Prompt ▸ Copy every line of the listing exactly.
▼
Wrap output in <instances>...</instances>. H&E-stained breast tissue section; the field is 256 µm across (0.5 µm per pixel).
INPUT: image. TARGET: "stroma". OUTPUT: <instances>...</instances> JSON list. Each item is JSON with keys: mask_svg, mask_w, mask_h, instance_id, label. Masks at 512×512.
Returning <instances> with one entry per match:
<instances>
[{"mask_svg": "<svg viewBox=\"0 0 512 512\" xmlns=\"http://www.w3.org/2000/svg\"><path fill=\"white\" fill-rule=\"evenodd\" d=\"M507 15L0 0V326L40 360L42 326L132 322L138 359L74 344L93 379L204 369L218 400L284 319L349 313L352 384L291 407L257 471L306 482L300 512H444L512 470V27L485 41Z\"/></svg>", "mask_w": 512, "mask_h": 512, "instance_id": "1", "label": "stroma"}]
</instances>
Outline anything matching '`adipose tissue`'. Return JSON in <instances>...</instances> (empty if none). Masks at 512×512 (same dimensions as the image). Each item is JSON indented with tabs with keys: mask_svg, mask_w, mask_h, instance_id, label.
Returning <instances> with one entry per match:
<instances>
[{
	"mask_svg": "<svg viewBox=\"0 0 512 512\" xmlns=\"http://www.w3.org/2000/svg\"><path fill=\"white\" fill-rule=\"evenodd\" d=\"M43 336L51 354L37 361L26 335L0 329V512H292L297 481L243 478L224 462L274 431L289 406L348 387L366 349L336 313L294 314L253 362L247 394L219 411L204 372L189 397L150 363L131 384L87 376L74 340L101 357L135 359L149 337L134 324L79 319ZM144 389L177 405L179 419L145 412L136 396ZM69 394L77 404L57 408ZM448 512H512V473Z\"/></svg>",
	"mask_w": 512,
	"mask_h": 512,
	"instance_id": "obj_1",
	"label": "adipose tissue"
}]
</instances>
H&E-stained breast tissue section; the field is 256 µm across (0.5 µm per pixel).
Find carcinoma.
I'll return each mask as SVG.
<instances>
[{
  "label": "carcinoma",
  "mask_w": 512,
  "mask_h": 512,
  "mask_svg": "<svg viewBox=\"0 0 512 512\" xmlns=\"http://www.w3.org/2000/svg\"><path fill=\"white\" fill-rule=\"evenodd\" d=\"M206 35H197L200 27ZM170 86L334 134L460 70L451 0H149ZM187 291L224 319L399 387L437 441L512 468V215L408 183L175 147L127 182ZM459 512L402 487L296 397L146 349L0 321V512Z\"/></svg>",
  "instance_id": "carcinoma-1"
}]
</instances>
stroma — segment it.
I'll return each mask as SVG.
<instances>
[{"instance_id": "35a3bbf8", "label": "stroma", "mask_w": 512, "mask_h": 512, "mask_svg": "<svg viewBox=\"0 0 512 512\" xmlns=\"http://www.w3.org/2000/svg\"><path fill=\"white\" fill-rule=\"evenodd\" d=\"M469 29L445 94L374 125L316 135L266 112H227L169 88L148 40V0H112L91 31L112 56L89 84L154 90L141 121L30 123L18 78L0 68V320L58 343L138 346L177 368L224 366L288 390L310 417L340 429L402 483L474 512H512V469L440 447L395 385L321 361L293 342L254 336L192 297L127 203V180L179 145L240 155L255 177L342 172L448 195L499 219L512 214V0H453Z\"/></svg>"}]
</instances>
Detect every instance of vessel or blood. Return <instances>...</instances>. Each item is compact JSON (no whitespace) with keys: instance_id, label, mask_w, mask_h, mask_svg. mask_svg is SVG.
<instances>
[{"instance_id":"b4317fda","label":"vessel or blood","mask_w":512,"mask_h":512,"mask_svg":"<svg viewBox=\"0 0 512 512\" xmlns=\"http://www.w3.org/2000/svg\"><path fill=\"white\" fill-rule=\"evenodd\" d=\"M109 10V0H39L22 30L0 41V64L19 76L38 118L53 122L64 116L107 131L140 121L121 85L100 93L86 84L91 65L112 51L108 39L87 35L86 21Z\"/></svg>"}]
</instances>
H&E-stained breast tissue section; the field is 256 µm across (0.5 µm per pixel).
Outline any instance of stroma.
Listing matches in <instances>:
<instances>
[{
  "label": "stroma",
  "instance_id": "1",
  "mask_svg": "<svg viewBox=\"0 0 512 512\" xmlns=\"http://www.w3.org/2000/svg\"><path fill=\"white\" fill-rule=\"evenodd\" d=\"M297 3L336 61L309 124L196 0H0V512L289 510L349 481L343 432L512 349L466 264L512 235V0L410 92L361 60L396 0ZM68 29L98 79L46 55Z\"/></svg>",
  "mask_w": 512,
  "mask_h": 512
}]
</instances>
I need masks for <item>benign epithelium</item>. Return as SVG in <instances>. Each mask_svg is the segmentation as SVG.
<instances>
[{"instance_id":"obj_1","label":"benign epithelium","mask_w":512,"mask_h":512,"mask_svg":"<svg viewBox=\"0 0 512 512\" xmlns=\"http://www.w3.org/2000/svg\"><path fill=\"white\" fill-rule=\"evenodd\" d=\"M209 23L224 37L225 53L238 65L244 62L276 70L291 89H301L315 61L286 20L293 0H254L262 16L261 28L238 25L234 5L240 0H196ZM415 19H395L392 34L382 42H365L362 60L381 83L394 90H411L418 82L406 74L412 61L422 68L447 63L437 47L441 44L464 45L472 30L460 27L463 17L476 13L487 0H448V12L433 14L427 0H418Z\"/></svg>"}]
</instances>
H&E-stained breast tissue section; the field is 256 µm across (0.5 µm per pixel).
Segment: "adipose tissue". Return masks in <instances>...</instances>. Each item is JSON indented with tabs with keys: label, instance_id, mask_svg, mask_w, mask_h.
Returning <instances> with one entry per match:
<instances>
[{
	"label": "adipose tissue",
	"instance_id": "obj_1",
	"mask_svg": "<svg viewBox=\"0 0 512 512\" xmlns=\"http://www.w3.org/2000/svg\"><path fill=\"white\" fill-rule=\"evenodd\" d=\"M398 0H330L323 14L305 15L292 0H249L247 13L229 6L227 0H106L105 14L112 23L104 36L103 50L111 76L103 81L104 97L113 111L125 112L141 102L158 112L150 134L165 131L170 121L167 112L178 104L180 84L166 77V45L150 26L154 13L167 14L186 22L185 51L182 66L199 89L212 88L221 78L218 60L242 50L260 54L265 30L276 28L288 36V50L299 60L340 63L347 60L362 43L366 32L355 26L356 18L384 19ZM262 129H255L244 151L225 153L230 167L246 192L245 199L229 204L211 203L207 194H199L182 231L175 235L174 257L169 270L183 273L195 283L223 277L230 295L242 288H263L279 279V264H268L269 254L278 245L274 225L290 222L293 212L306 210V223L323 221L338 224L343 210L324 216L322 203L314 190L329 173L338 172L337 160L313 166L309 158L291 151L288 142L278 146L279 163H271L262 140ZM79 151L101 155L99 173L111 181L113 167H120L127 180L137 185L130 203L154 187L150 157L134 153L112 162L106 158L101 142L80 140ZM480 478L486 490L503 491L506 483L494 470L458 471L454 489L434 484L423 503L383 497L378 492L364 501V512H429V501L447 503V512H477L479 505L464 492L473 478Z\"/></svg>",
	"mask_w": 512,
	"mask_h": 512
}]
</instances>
▲
Final answer ▸
Wrap output in <instances>...</instances>. H&E-stained breast tissue section; the field is 256 µm across (0.5 µm per pixel).
INPUT: image. TARGET: "stroma". OUTPUT: <instances>...</instances> JSON list. Each item is JSON with keys: mask_svg, mask_w, mask_h, instance_id, label. Masks at 512×512.
Returning <instances> with one entry per match:
<instances>
[{"mask_svg": "<svg viewBox=\"0 0 512 512\" xmlns=\"http://www.w3.org/2000/svg\"><path fill=\"white\" fill-rule=\"evenodd\" d=\"M507 15L0 0V326L40 360L42 326L132 322L138 359L74 344L93 379L204 369L218 400L284 319L349 313L352 384L291 407L257 471L306 482L300 512H444L512 470V27L485 41Z\"/></svg>", "mask_w": 512, "mask_h": 512, "instance_id": "1", "label": "stroma"}]
</instances>
Outline anything matching '`adipose tissue`'. Return JSON in <instances>...</instances> (empty if none). Masks at 512×512 (same dimensions as the image). Each item is JSON indented with tabs with keys: mask_svg, mask_w, mask_h, instance_id, label.
Returning <instances> with one entry per match:
<instances>
[{
	"mask_svg": "<svg viewBox=\"0 0 512 512\" xmlns=\"http://www.w3.org/2000/svg\"><path fill=\"white\" fill-rule=\"evenodd\" d=\"M43 336L51 354L37 361L26 335L0 329V512H292L297 481L243 478L224 462L274 431L289 406L348 387L366 349L336 313L294 314L253 362L247 394L219 411L204 372L189 397L150 363L131 384L87 376L74 340L101 357L135 359L149 337L134 324L79 319ZM144 389L177 405L179 419L145 412L136 396ZM69 394L77 404L57 408ZM448 512H512V473Z\"/></svg>",
	"mask_w": 512,
	"mask_h": 512,
	"instance_id": "obj_1",
	"label": "adipose tissue"
}]
</instances>
H&E-stained breast tissue section; the field is 256 µm across (0.5 µm per pixel).
Find carcinoma.
I'll return each mask as SVG.
<instances>
[{
  "label": "carcinoma",
  "mask_w": 512,
  "mask_h": 512,
  "mask_svg": "<svg viewBox=\"0 0 512 512\" xmlns=\"http://www.w3.org/2000/svg\"><path fill=\"white\" fill-rule=\"evenodd\" d=\"M206 35H197L200 27ZM170 86L334 134L460 70L451 0H149ZM187 291L224 319L399 387L437 441L512 468V215L408 183L175 147L127 182ZM459 512L402 487L296 397L146 349L0 321V512Z\"/></svg>",
  "instance_id": "carcinoma-1"
}]
</instances>
stroma — segment it.
I'll return each mask as SVG.
<instances>
[{"instance_id": "35a3bbf8", "label": "stroma", "mask_w": 512, "mask_h": 512, "mask_svg": "<svg viewBox=\"0 0 512 512\" xmlns=\"http://www.w3.org/2000/svg\"><path fill=\"white\" fill-rule=\"evenodd\" d=\"M469 29L445 94L374 125L316 135L266 112H227L169 88L148 40V0H112L91 31L112 56L89 84L154 90L141 121L30 123L18 78L0 68V320L58 343L138 346L177 368L224 366L288 390L310 417L340 429L402 483L474 512H512V469L440 447L395 385L321 361L293 342L254 336L192 297L127 203V180L179 145L240 155L255 177L342 172L448 195L499 219L512 214V0H453Z\"/></svg>"}]
</instances>
Detect every instance of vessel or blood. Return <instances>...</instances>. Each item is compact JSON (no whitespace) with keys: instance_id, label, mask_w, mask_h, mask_svg. mask_svg is SVG.
<instances>
[{"instance_id":"b4317fda","label":"vessel or blood","mask_w":512,"mask_h":512,"mask_svg":"<svg viewBox=\"0 0 512 512\" xmlns=\"http://www.w3.org/2000/svg\"><path fill=\"white\" fill-rule=\"evenodd\" d=\"M109 10V0H39L22 30L0 41V64L19 76L38 118L53 122L64 116L107 131L140 121L121 85L100 93L86 84L91 65L112 51L108 39L87 35L86 21Z\"/></svg>"}]
</instances>
H&E-stained breast tissue section; the field is 256 µm across (0.5 µm per pixel).
Outline any instance of stroma.
Listing matches in <instances>:
<instances>
[{
  "label": "stroma",
  "instance_id": "1",
  "mask_svg": "<svg viewBox=\"0 0 512 512\" xmlns=\"http://www.w3.org/2000/svg\"><path fill=\"white\" fill-rule=\"evenodd\" d=\"M297 3L336 61L309 124L196 0H0V512L289 510L349 481L343 432L512 349L466 264L512 235V0L410 92L361 60L396 0ZM68 29L98 79L46 55Z\"/></svg>",
  "mask_w": 512,
  "mask_h": 512
}]
</instances>
I need masks for <item>benign epithelium</item>. Return as SVG in <instances>. Each mask_svg is the segmentation as SVG.
<instances>
[{"instance_id":"obj_1","label":"benign epithelium","mask_w":512,"mask_h":512,"mask_svg":"<svg viewBox=\"0 0 512 512\" xmlns=\"http://www.w3.org/2000/svg\"><path fill=\"white\" fill-rule=\"evenodd\" d=\"M209 23L224 37L225 53L238 65L244 62L276 70L291 89H301L315 61L286 20L293 0H254L262 16L261 28L238 25L234 5L240 0H196ZM415 19H395L392 34L382 42H365L362 60L381 83L394 90H411L418 82L406 74L412 61L422 68L447 63L437 47L441 44L464 45L472 30L460 27L463 17L476 13L487 0H448V12L433 14L427 0H418Z\"/></svg>"}]
</instances>
H&E-stained breast tissue section; the field is 256 µm across (0.5 µm per pixel).
Segment: "adipose tissue". Return masks in <instances>...</instances>. Each item is JSON indented with tabs with keys: label, instance_id, mask_svg, mask_w, mask_h.
Returning <instances> with one entry per match:
<instances>
[{
	"label": "adipose tissue",
	"instance_id": "obj_1",
	"mask_svg": "<svg viewBox=\"0 0 512 512\" xmlns=\"http://www.w3.org/2000/svg\"><path fill=\"white\" fill-rule=\"evenodd\" d=\"M398 0H330L323 14L305 15L292 0H249L247 13L229 6L227 0H106L105 14L112 23L104 36L103 50L111 76L103 81L104 97L113 111L125 112L141 102L158 112L150 134L165 131L170 121L167 112L178 104L180 84L166 77V45L150 26L154 13L167 14L186 22L185 51L182 66L199 89L212 88L221 78L218 60L242 50L260 54L265 30L276 28L288 36V50L299 60L340 63L347 60L362 43L366 32L355 26L356 18L384 19ZM262 129H255L244 151L225 153L230 167L246 192L245 199L229 204L211 203L207 194H199L182 231L175 235L174 257L169 270L183 273L195 283L223 277L230 295L242 288H263L279 279V264H268L269 254L278 245L274 225L290 222L293 212L306 210V223L323 221L338 224L343 210L324 216L322 203L314 190L329 173L338 172L337 160L313 166L309 158L291 151L288 142L278 146L279 163H271L262 140ZM79 151L101 155L99 173L111 181L113 167H120L127 180L137 185L130 203L154 187L150 157L134 153L112 162L106 158L101 142L80 140ZM480 478L486 490L503 491L506 483L494 470L458 471L454 489L434 484L423 503L383 497L378 492L364 501V512H429V501L447 503V512H477L479 505L464 492L473 478Z\"/></svg>",
	"mask_w": 512,
	"mask_h": 512
}]
</instances>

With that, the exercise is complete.